▶ [Raw data]:

Start of Block

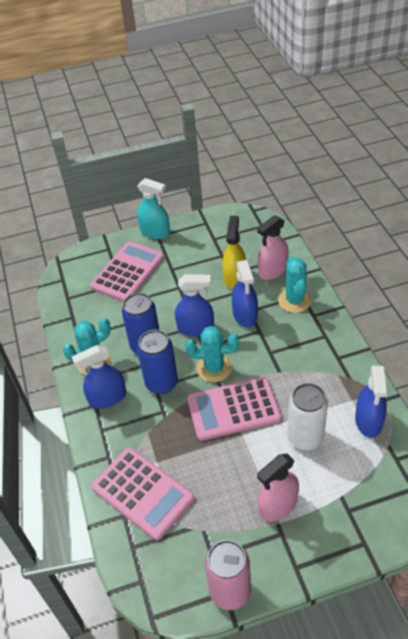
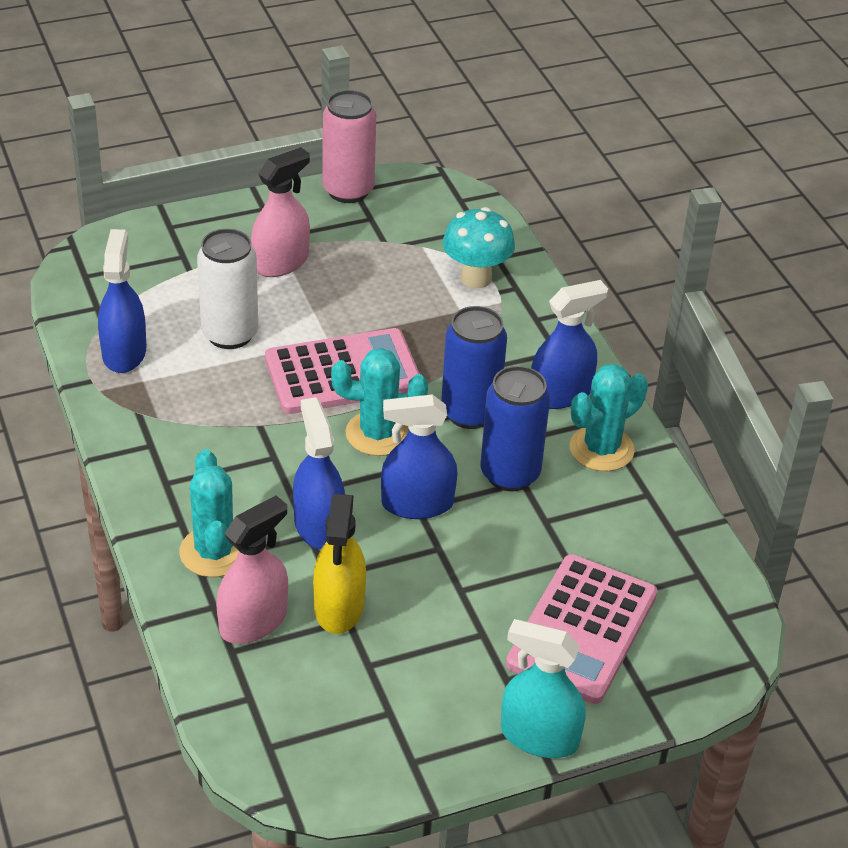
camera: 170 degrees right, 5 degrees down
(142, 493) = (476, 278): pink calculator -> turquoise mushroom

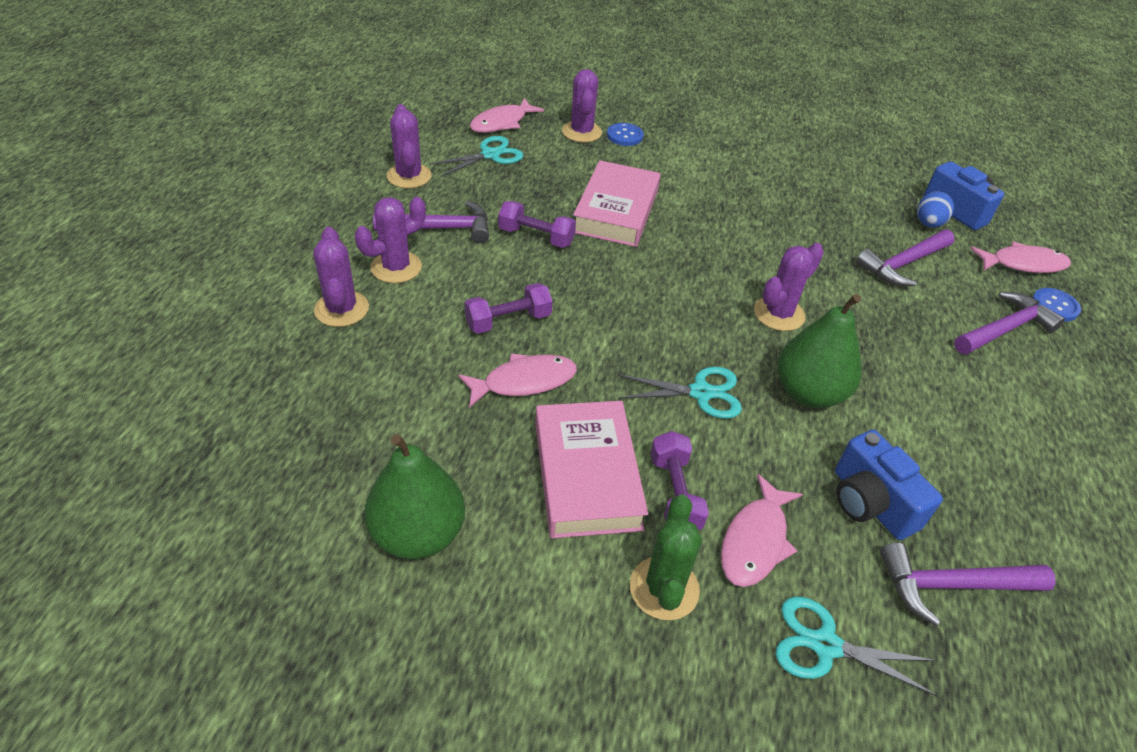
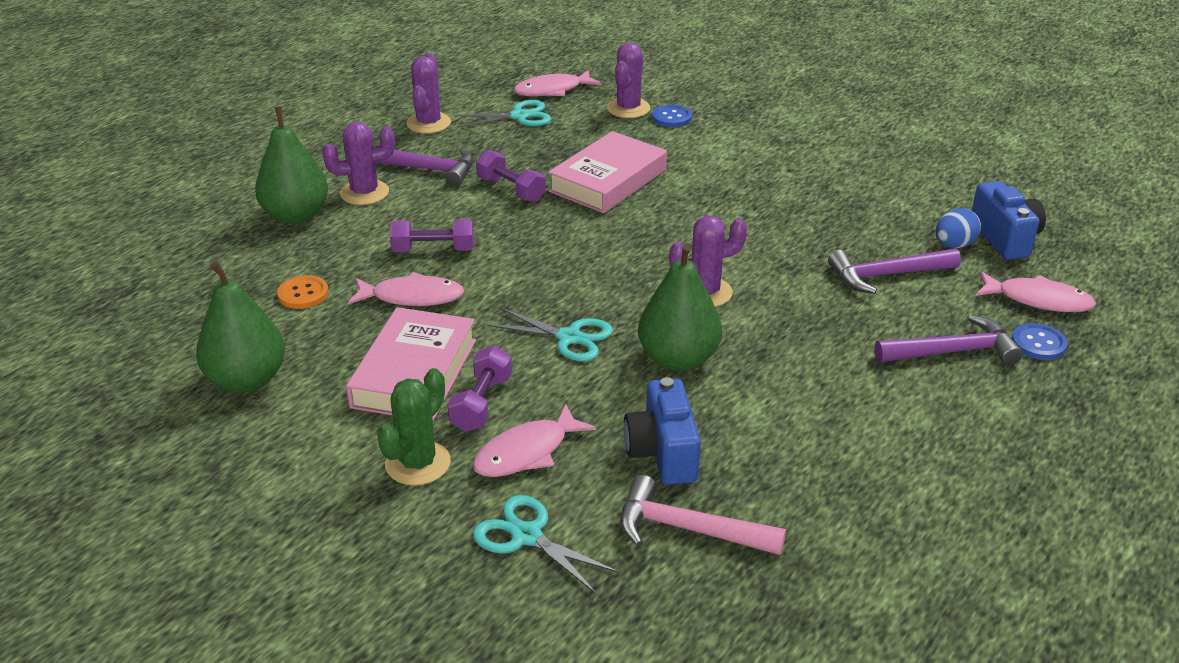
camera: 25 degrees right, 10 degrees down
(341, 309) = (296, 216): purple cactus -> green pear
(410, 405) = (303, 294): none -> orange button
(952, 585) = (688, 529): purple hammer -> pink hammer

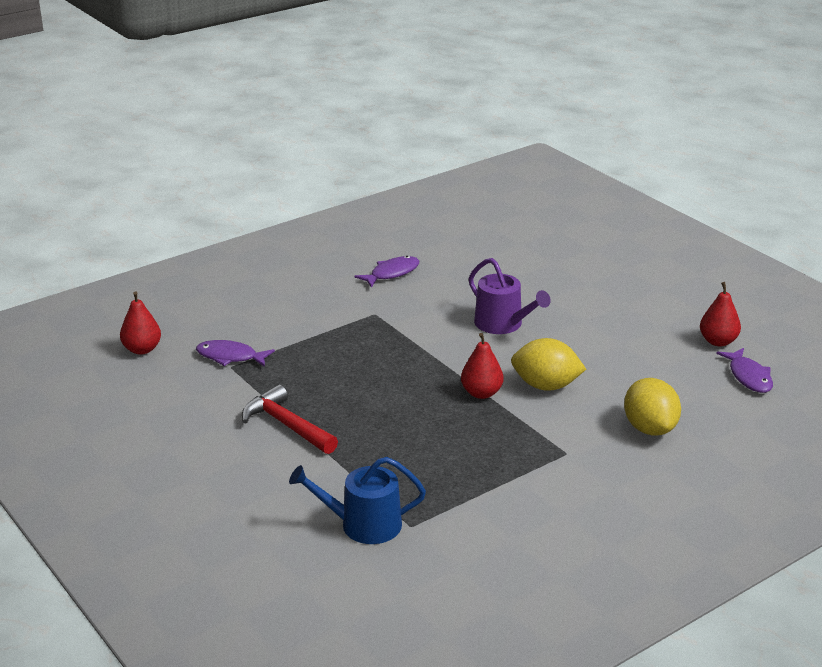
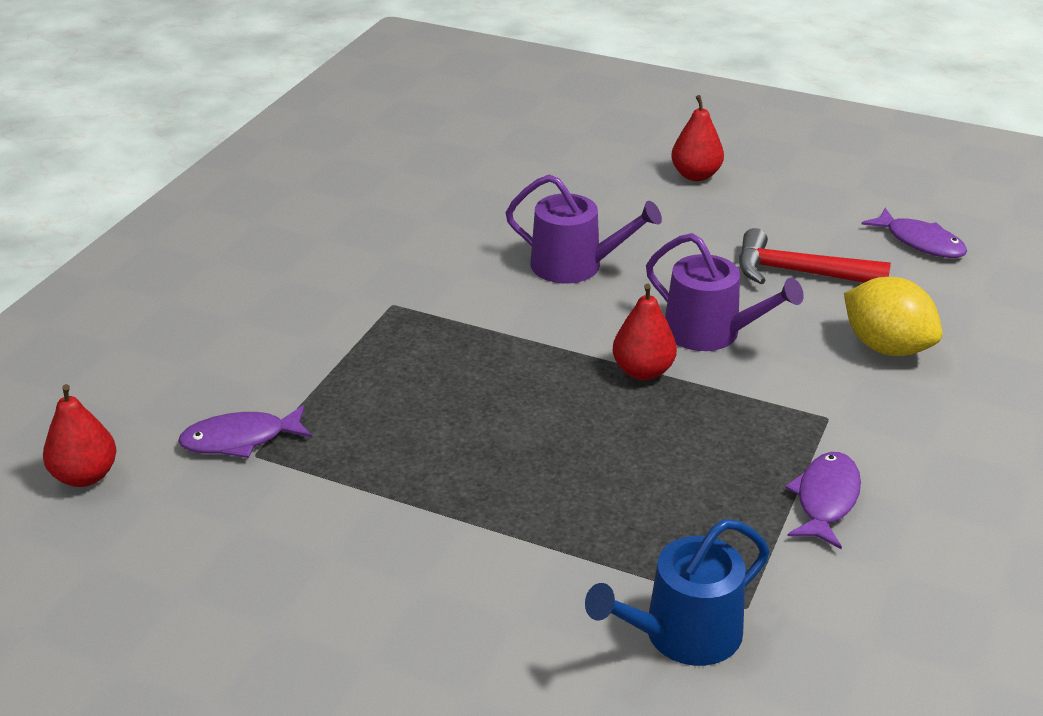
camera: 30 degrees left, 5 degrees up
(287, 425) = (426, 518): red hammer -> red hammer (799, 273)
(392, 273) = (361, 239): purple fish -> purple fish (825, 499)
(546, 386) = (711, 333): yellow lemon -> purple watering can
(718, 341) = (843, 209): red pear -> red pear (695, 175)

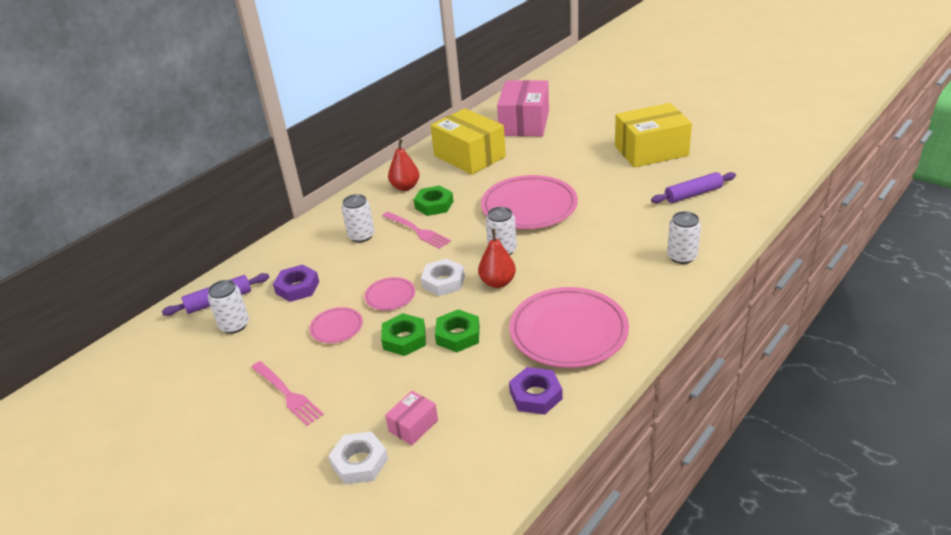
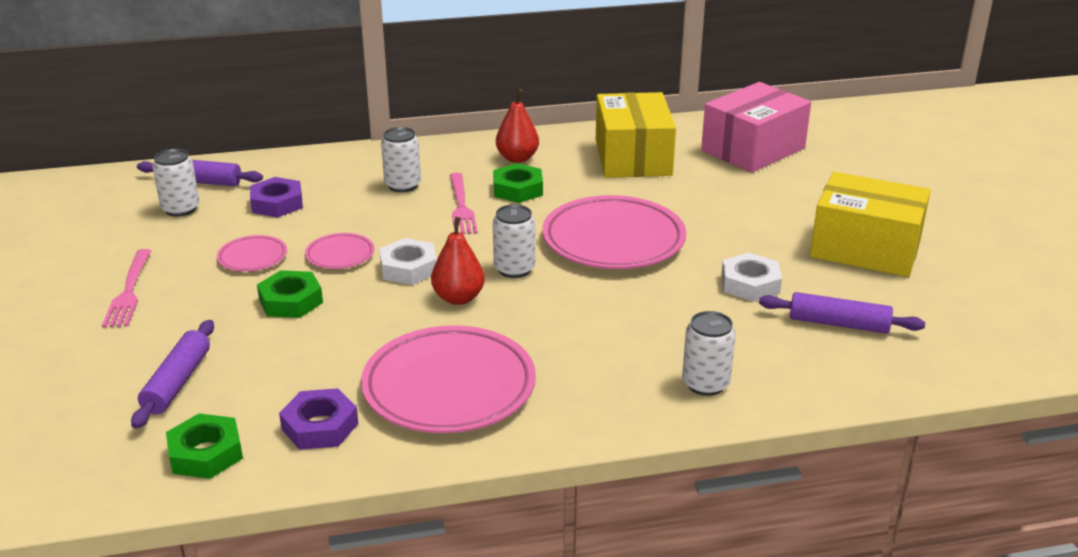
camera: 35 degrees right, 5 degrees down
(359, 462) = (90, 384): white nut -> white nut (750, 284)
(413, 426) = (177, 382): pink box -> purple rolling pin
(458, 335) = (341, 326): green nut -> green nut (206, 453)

End of Block

▶ [Exercise]: List the lines of the entries that include "hammer".

▶ [Response below]:
(952, 585) = (688, 529): purple hammer -> pink hammer
(287, 425) = (426, 518): red hammer -> red hammer (799, 273)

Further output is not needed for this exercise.